Provided entries:
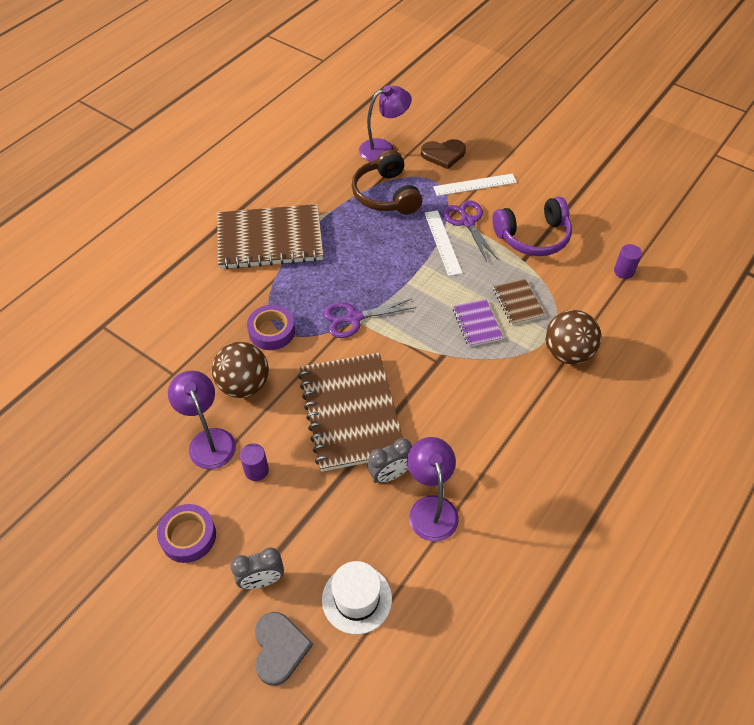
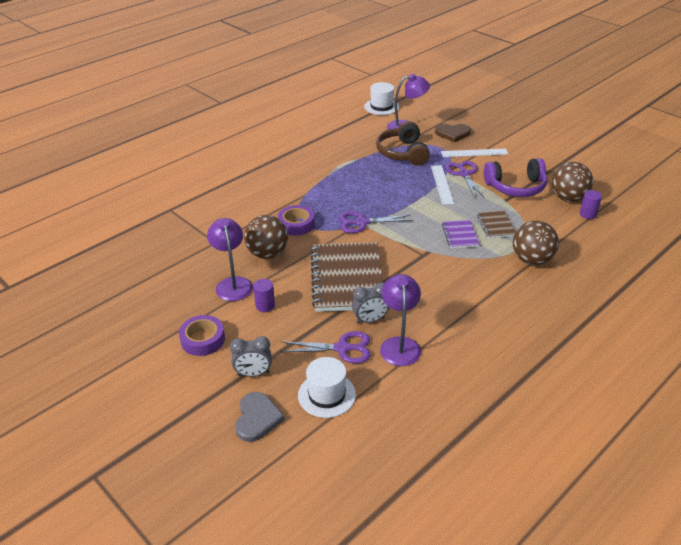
camera: 10 degrees right, 15 degrees down
(270, 239) = (307, 171): brown notebook -> none
(346, 117) = (381, 107): none -> white hat
(363, 524) = (342, 348): none -> purple scissors
(597, 248) = (568, 198): none -> brown ball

Task statement:
Your task is to list each line of the records with the word "brown".

Response:
(270, 239) = (307, 171): brown notebook -> none
(597, 248) = (568, 198): none -> brown ball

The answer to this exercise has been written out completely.